JOB ▸ Where the word "orange" shows up in the entries below, please copy the whole line.

THE INPUT ▸

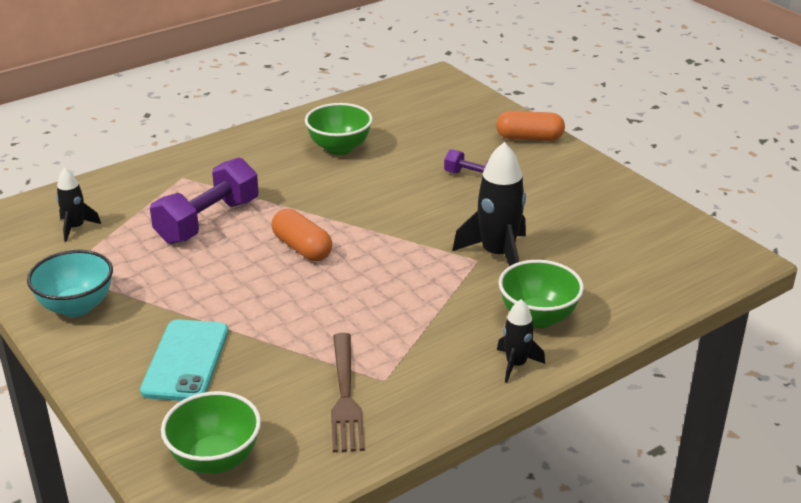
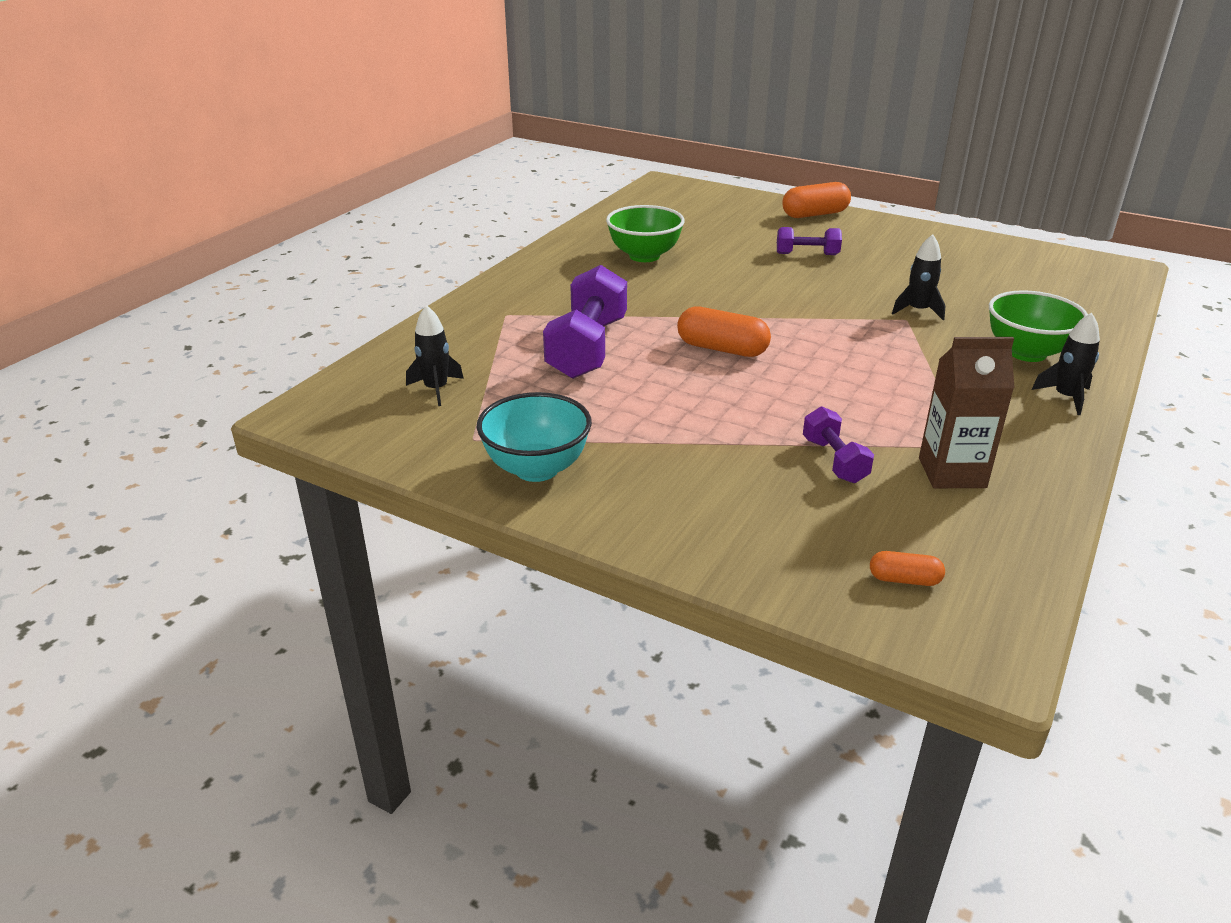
camera: 25 degrees left, 0 degrees up
(185, 361) = (737, 488): turquoise phone -> none
(215, 460) = (904, 580): green bowl -> orange capsule
(274, 361) = (834, 460): none -> purple dumbbell
(345, 397) = (952, 473): brown fork -> brown carton
(497, 254) = (918, 311): black rocket -> black rocket, size x0.56

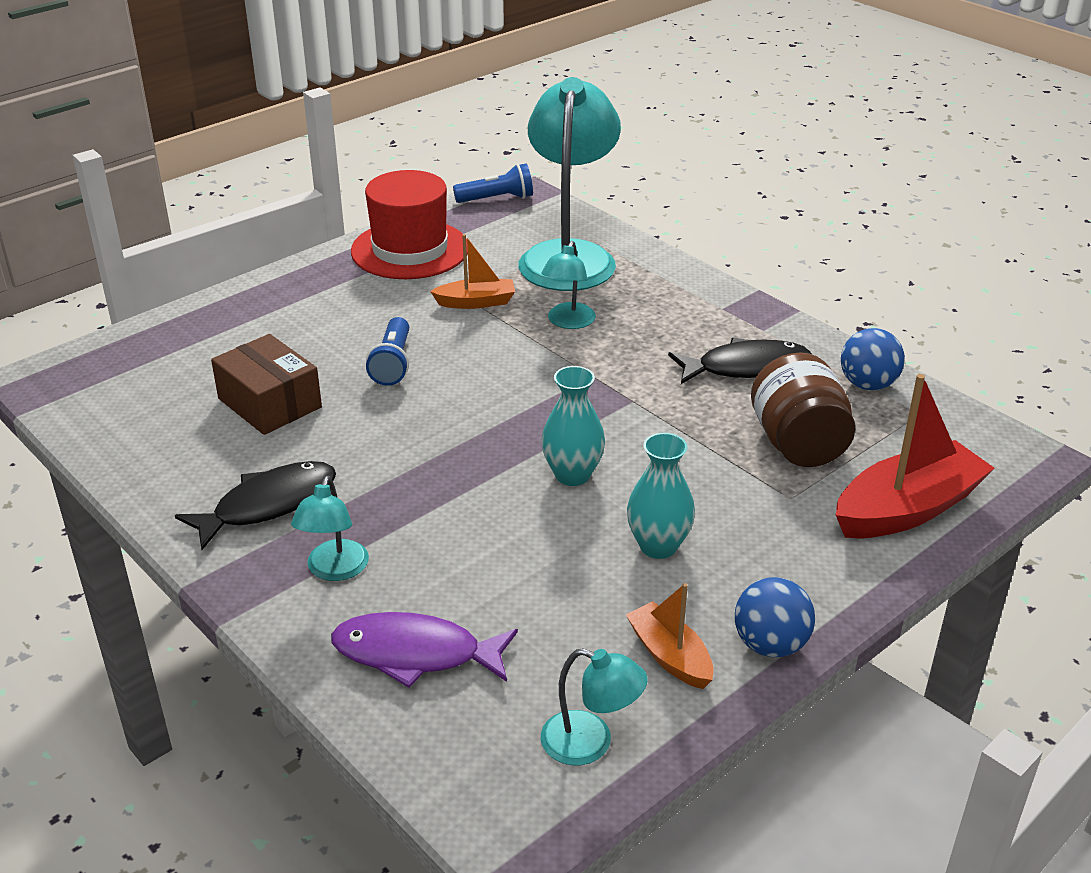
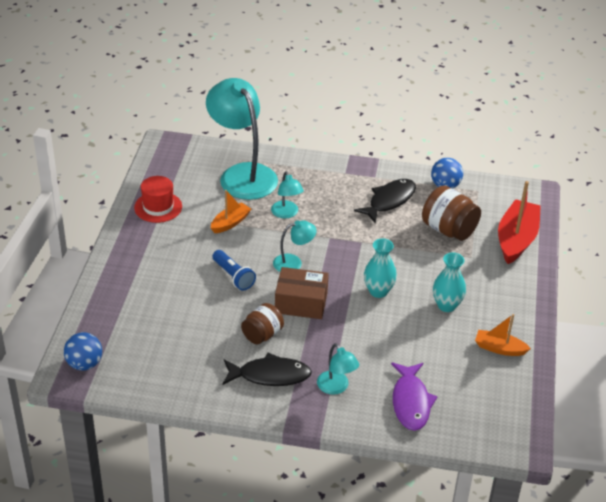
camera: 40 degrees left, 5 degrees up
(268, 505) = (270, 375): black fish -> black fish turned 75 degrees clockwise
(269, 403) = (202, 327): brown box -> brown box (301, 303)
(330, 450) = (262, 335): none -> brown jar
(410, 250) = (158, 207): red hat -> red hat, size x0.65
(415, 654) = (411, 402): purple fish -> purple fish turned 60 degrees counterclockwise
(497, 199) = (163, 154): blue flashlight -> none
(590, 743) = (510, 397): turquoise lamp -> turquoise lamp (293, 263)
(770, 645) = (527, 324): blue ball -> blue ball (84, 364)

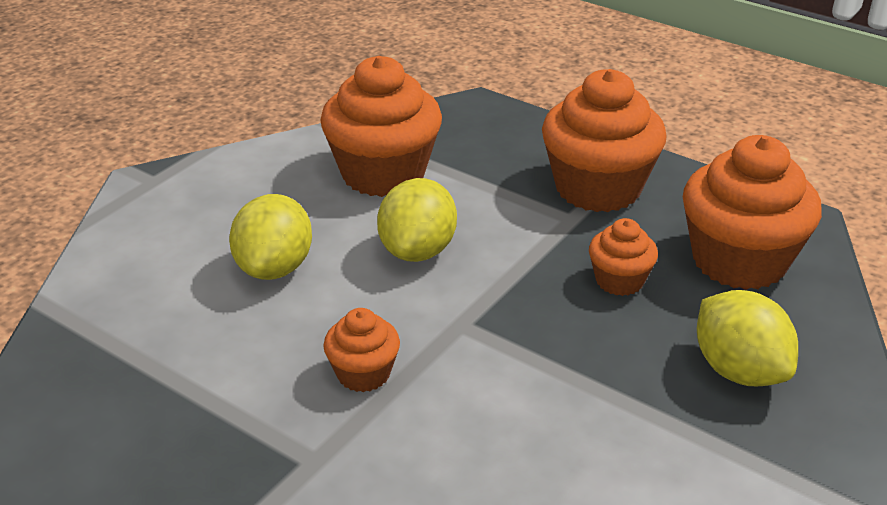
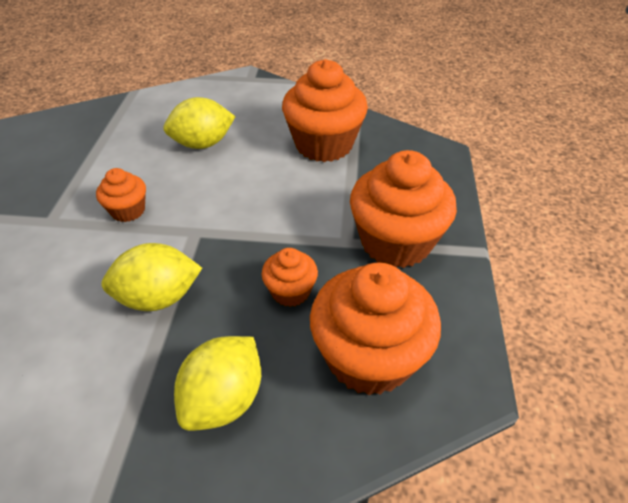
camera: 60 degrees right, 10 degrees up
(418, 251) = (256, 187): yellow lemon -> yellow lemon (159, 297)

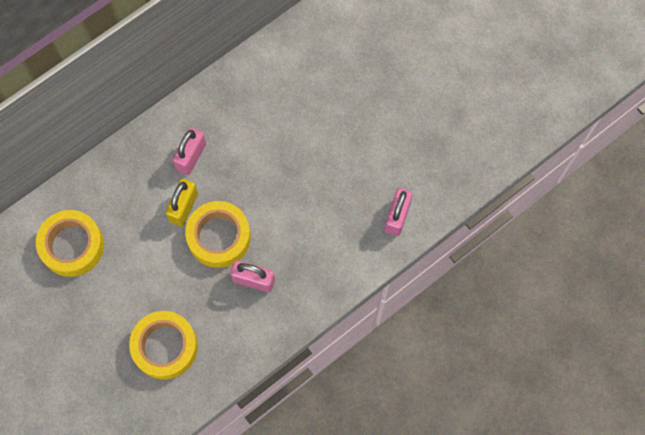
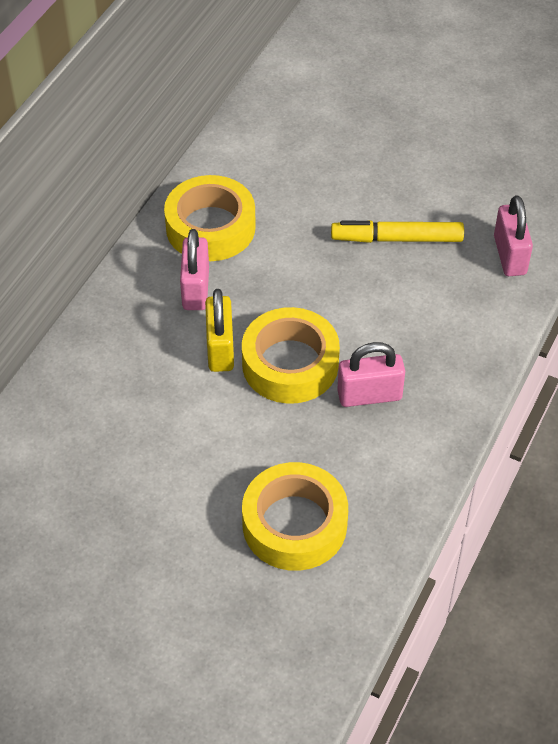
camera: 25 degrees left, 20 degrees down
(72, 246) = (85, 453): yellow tape -> yellow tape (210, 227)
(333, 172) = (397, 239): none -> yellow marker

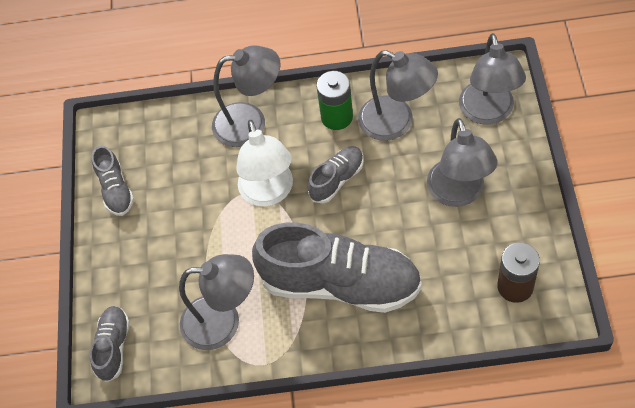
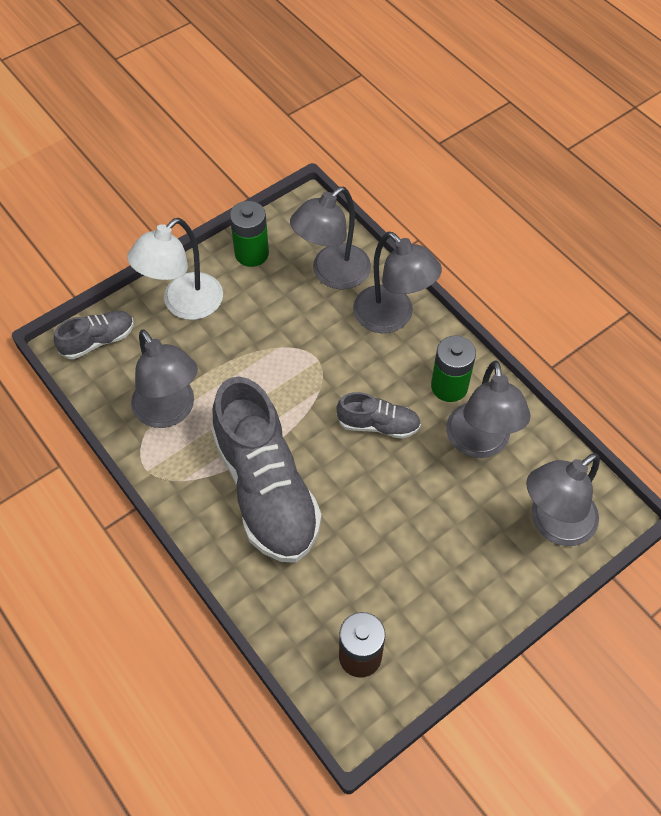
camera: 50 degrees right, 0 degrees up
(115, 190) = (251, 253): grey shoe -> green battery
(269, 193) = (326, 375): white lamp -> white lamp (184, 305)
(459, 193) = (435, 545): grey lamp -> grey lamp (332, 274)

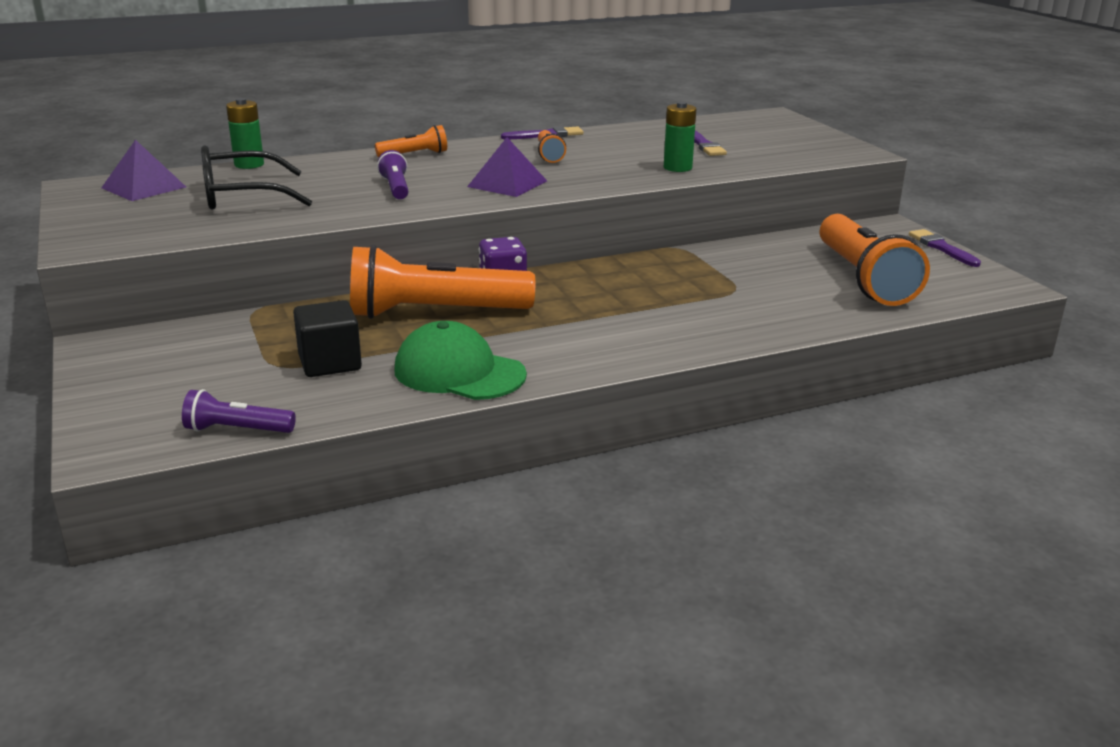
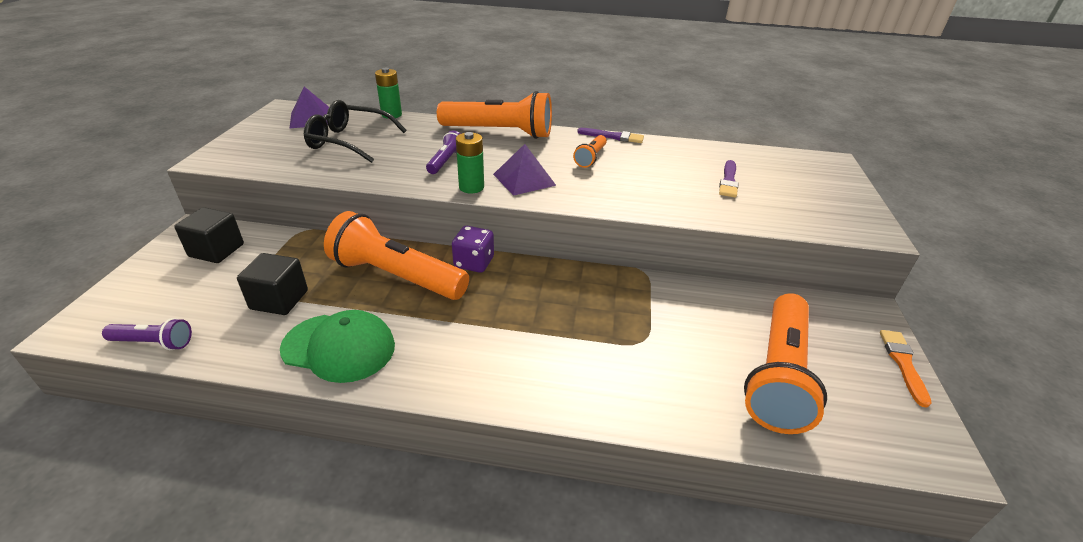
camera: 30 degrees right, 10 degrees up
(170, 351) = (216, 250): none -> black cube
(237, 430) = (153, 343): purple flashlight -> purple flashlight turned 150 degrees clockwise
(414, 155) = (499, 132): orange flashlight -> orange flashlight, size x2.11
(459, 372) = (339, 347): green cap -> green cap turned 135 degrees clockwise
(677, 168) = (676, 201): green battery -> green battery (471, 187)
(942, 248) = (903, 364): purple brush -> orange brush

WRITTEN SOLUTION ▸
(215, 460) = (904, 580): green bowl -> orange capsule
(414, 155) = (499, 132): orange flashlight -> orange flashlight, size x2.11
(942, 248) = (903, 364): purple brush -> orange brush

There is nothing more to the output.